### EXERCISE
Please put the records into a Markdown table with the columns Row and Line, one numbered row per line and blank lines left out. Begin at the line that has "Indeed, white plastic" and stop after the line that has "right is located at coordinates (116, 121).".

=== Section Start ===

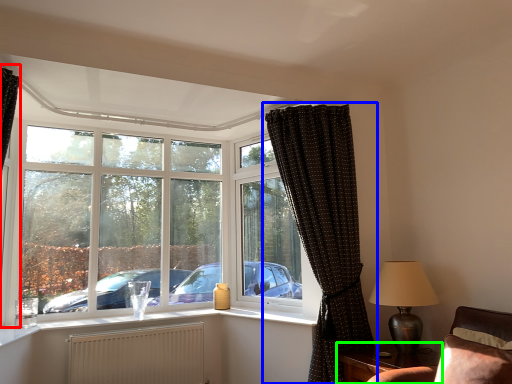
Question: Estimate the real-world distances between objects in this image. Which object is closer to curtain (highlighted by a red box), curtain (highlighted by a blue box) or table (highlighted by a green box)?

Choices:
 (A) curtain
 (B) table

Answer: (A)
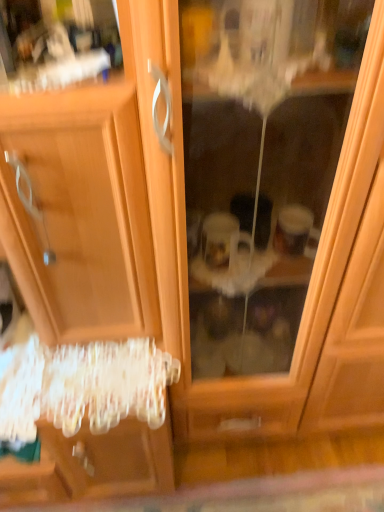
Question: Is transparent plastic screen door at left shorter than wooden dresser at left?

Choices:
 (A) no
 (B) yes

Answer: (B)

Question: Is transparent plastic screen door at left placed right next to wooden dresser at left?

Choices:
 (A) no
 (B) yes

Answer: (A)

Question: Is transparent plastic screen door at left further to the viewer compared to wooden dresser at left?

Choices:
 (A) no
 (B) yes

Answer: (B)

Question: From a real-world perspective, is transparent plastic screen door at left physically above wooden dresser at left?

Choices:
 (A) no
 (B) yes

Answer: (A)

Question: Does transparent plastic screen door at left have a lesser width compared to wooden dresser at left?

Choices:
 (A) no
 (B) yes

Answer: (B)

Question: Considering the relative positions of transparent plastic screen door at left and wooden dresser at left in the image provided, is transparent plastic screen door at left to the right of wooden dresser at left from the viewer's perspective?

Choices:
 (A) no
 (B) yes

Answer: (B)

Question: Can you confirm if wooden dresser at left is smaller than transparent plastic screen door at left?

Choices:
 (A) yes
 (B) no

Answer: (B)

Question: Can you confirm if wooden dresser at left is taller than transparent plastic screen door at left?

Choices:
 (A) no
 (B) yes

Answer: (B)

Question: Is wooden dresser at left positioned beyond the bounds of transparent plastic screen door at left?

Choices:
 (A) yes
 (B) no

Answer: (A)

Question: Is transparent plastic screen door at left completely or partially inside wooden dresser at left?

Choices:
 (A) yes
 (B) no

Answer: (B)

Question: Does wooden dresser at left have a greater width compared to transparent plastic screen door at left?

Choices:
 (A) no
 (B) yes

Answer: (B)

Question: Is wooden dresser at left facing away from transparent plastic screen door at left?

Choices:
 (A) yes
 (B) no

Answer: (B)

Question: From a real-world perspective, relative to wooden dresser at left, is transparent plastic screen door at left vertically above or below?

Choices:
 (A) above
 (B) below

Answer: (B)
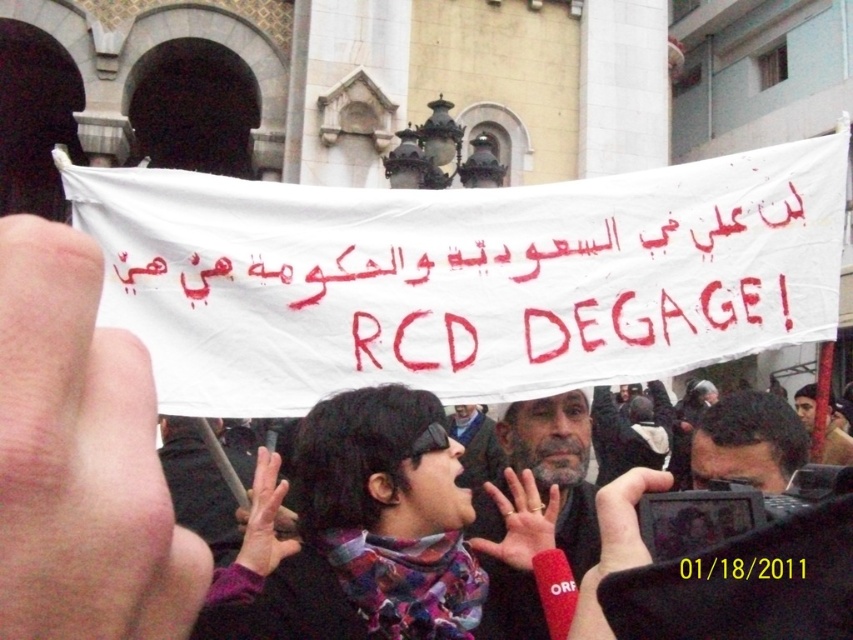
You are a photographer at the protest scene. You want to capture a closeup shot of the gray matte helmet at center and the gray hair man at center. Which object is wider so that it can fill the frame better?

The gray matte helmet at center is wider than the gray hair man at center, so it can fill the frame better.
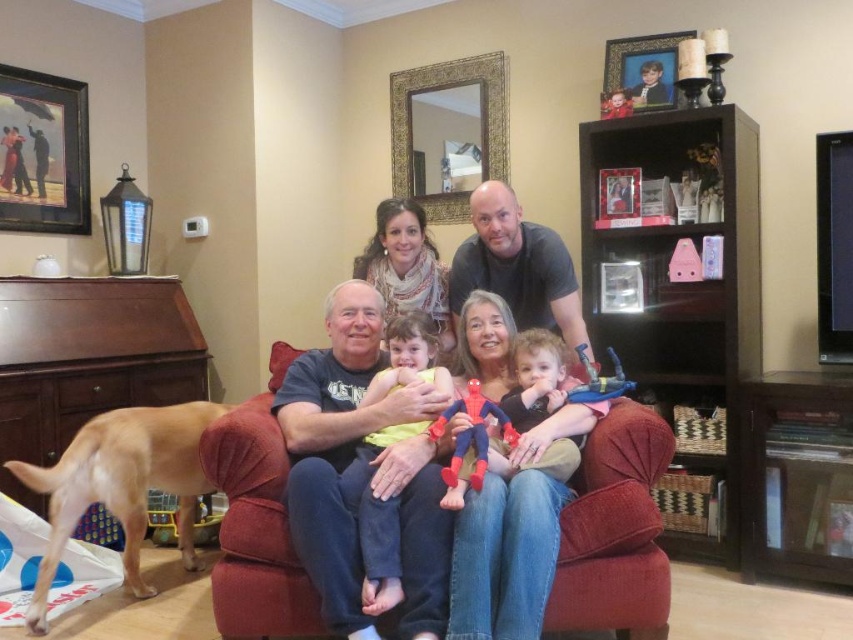
Question: Can you confirm if golden fur dog at lower left is smaller than blue fabric toy at center?

Choices:
 (A) no
 (B) yes

Answer: (A)

Question: Is matte blue jeans at center positioned before wooden picture frame at upper center?

Choices:
 (A) no
 (B) yes

Answer: (B)

Question: Does golden fur dog at lower left appear on the left side of red fabric spider-man at center?

Choices:
 (A) yes
 (B) no

Answer: (A)

Question: Which object is farther from the camera taking this photo?

Choices:
 (A) red fabric spider-man at center
 (B) matte black picture frame at upper left
 (C) golden fur dog at lower left

Answer: (B)

Question: Which point is farther from the camera taking this photo?

Choices:
 (A) (410, 429)
 (B) (578, 403)

Answer: (B)

Question: Which object is the closest to the red fabric spider-man at center?

Choices:
 (A) wooden picture frame at upper center
 (B) yellow matte shirt at center
 (C) matte blue jeans at center

Answer: (C)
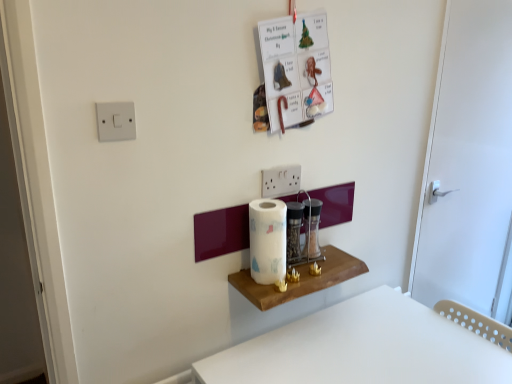
At what (x,y) coordinates should I click in order to perform the action: click on white glossy paper towel at center. Please return your answer as a coordinate pair (x, y). The height and width of the screenshot is (384, 512). Looking at the image, I should click on (267, 240).

In order to click on wooden shelf at center in this screenshot , I will do `click(300, 279)`.

This screenshot has width=512, height=384. In order to click on white glossy paper towel at center in this screenshot , I will do `click(267, 240)`.

Is white plastic table at lower right located outside white plastic light switch at upper left?

Indeed, white plastic table at lower right is completely outside white plastic light switch at upper left.

From the image's perspective, is white plastic table at lower right above or below white plastic light switch at upper left?

Clearly, from the image's perspective, white plastic table at lower right is below white plastic light switch at upper left.

Where is `light switch behind the white plastic table at lower right`? This screenshot has height=384, width=512. light switch behind the white plastic table at lower right is located at coordinates (116, 121).

From the picture: Considering the sizes of objects white plastic table at lower right and white plastic light switch at upper left in the image provided, who is smaller, white plastic table at lower right or white plastic light switch at upper left?

Smaller between the two is white plastic light switch at upper left.

Does white plastic table at lower right appear on the left side of white matte door at right?

Yes.

Is white plastic table at lower right not within white matte door at right?

white plastic table at lower right is positioned outside white matte door at right.

Is white matte door at right at the back of white plastic table at lower right?

No, white matte door at right is not at the back of white plastic table at lower right.

How different are the orientations of white matte door at right and white glossy paper towel at center in degrees?

They differ by 0.00121 degrees in their facing directions.

From a real-world perspective, is white matte door at right located beneath white glossy paper towel at center?

Incorrect, from a real-world perspective, white matte door at right is higher than white glossy paper towel at center.

Is white matte door at right closer to camera compared to white glossy paper towel at center?

No, white matte door at right is further to the viewer.

Does white matte door at right appear on the right side of white glossy paper towel at center?

Indeed, white matte door at right is positioned on the right side of white glossy paper towel at center.

Looking at this image, from a real-world perspective, between wooden shelf at center and white glossy paper towel at center, who is vertically lower?

wooden shelf at center, from a real-world perspective.

Locate an element on the screen. shelf located behind the white glossy paper towel at center is located at coordinates (300, 279).

Is wooden shelf at center positioned with its back to white glossy paper towel at center?

No, white glossy paper towel at center is not at the back of wooden shelf at center.

Is wooden shelf at center shorter than white glossy paper towel at center?

Indeed, wooden shelf at center has a lesser height compared to white glossy paper towel at center.

Considering the sizes of objects wooden shelf at center and white matte door at right in the image provided, who is smaller, wooden shelf at center or white matte door at right?

wooden shelf at center.

Which is closer, (326, 262) or (488, 240)?

Point (326, 262) is positioned closer to the camera compared to point (488, 240).

Is wooden shelf at center facing towards white matte door at right?

No, wooden shelf at center does not turn towards white matte door at right.

Is wooden shelf at center located outside white matte door at right?

Yes.

Could wooden shelf at center be considered to be inside white glossy paper towel at center?

No, wooden shelf at center is not inside white glossy paper towel at center.

Based on the photo, is white glossy paper towel at center facing towards wooden shelf at center?

No, white glossy paper towel at center is not facing towards wooden shelf at center.

From a real-world perspective, is white glossy paper towel at center physically below wooden shelf at center?

Incorrect, from a real-world perspective, white glossy paper towel at center is higher than wooden shelf at center.

Which object is wider, wooden shelf at center or white plastic light switch at upper left?

With larger width is wooden shelf at center.

Is wooden shelf at center at the left side of white plastic light switch at upper left?

Incorrect, wooden shelf at center is not on the left side of white plastic light switch at upper left.

Find the location of a particular element. light switch that appears in front of the wooden shelf at center is located at coordinates (116, 121).

Is wooden shelf at center in front of white plastic light switch at upper left?

No.

The width and height of the screenshot is (512, 384). I want to click on furniture below the white plastic light switch at upper left (from a real-world perspective), so click(362, 348).

Find the location of a particular element. The image size is (512, 384). furniture below the white matte door at right (from the image's perspective) is located at coordinates (362, 348).

Considering their positions, is white matte door at right positioned further to white glossy paper towel at center than white plastic light switch at upper left?

white matte door at right is positioned further to the anchor white glossy paper towel at center.

Looking at the image, which one is located closer to white matte door at right, wooden shelf at center or white glossy paper towel at center?

wooden shelf at center lies closer to white matte door at right than the other object.

Which object lies further to the anchor point white plastic table at lower right, white matte door at right or wooden shelf at center?

white matte door at right.

Considering their positions, is white plastic light switch at upper left positioned closer to white matte door at right than wooden shelf at center?

Based on the image, wooden shelf at center appears to be nearer to white matte door at right.

Estimate the real-world distances between objects in this image. Which object is further from white matte door at right, white glossy paper towel at center or white plastic light switch at upper left?

The object further to white matte door at right is white plastic light switch at upper left.

Considering their positions, is white glossy paper towel at center positioned further to wooden shelf at center than white matte door at right?

Among the two, white matte door at right is located further to wooden shelf at center.

Considering their positions, is white glossy paper towel at center positioned further to white plastic table at lower right than white plastic light switch at upper left?

white plastic light switch at upper left is further to white plastic table at lower right.

Considering their positions, is wooden shelf at center positioned closer to white plastic light switch at upper left than white glossy paper towel at center?

white glossy paper towel at center.

The width and height of the screenshot is (512, 384). I want to click on shelf between white plastic light switch at upper left and white matte door at right in the horizontal direction, so pos(300,279).

The width and height of the screenshot is (512, 384). In order to click on shelf located between white glossy paper towel at center and white matte door at right in the left-right direction in this screenshot , I will do [300, 279].

Find the location of a particular element. paper towel situated between white plastic light switch at upper left and white plastic table at lower right from left to right is located at coordinates (267, 240).

Where is `furniture located between white plastic light switch at upper left and white matte door at right in the left-right direction`? Image resolution: width=512 pixels, height=384 pixels. furniture located between white plastic light switch at upper left and white matte door at right in the left-right direction is located at coordinates (362, 348).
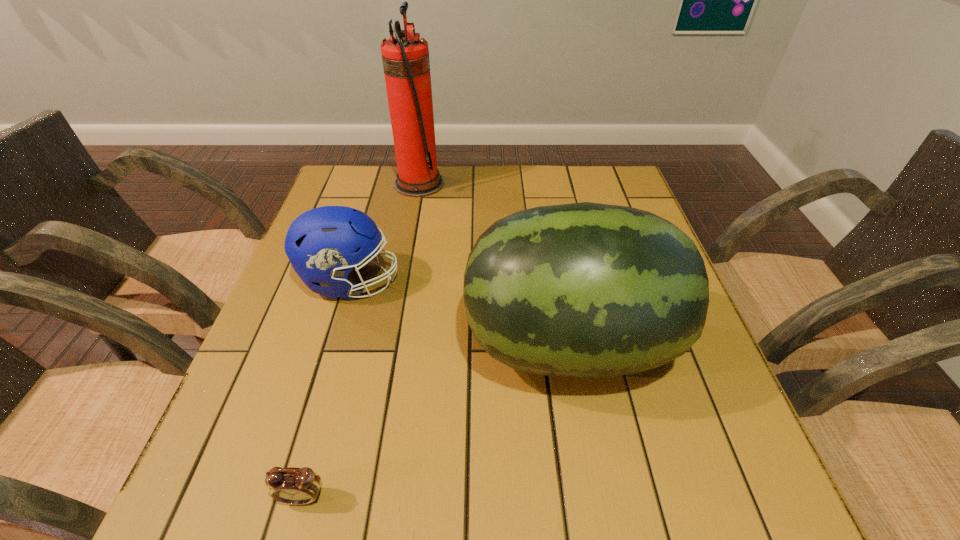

=== Section End ===

### EXERCISE RESULT
| Row | Line |
|---|---|
| 1 | Indeed, white plastic table at lower right is completely outside white plastic light switch at upper left. |
| 2 | From the image's perspective, is white plastic table at lower right above or below white plastic light switch at upper left? |
| 3 | Clearly, from the image's perspective, white plastic table at lower right is below white plastic light switch at upper left. |
| 4 | Where is `light switch behind the white plastic table at lower right`? This screenshot has height=384, width=512. light switch behind the white plastic table at lower right is located at coordinates (116, 121). |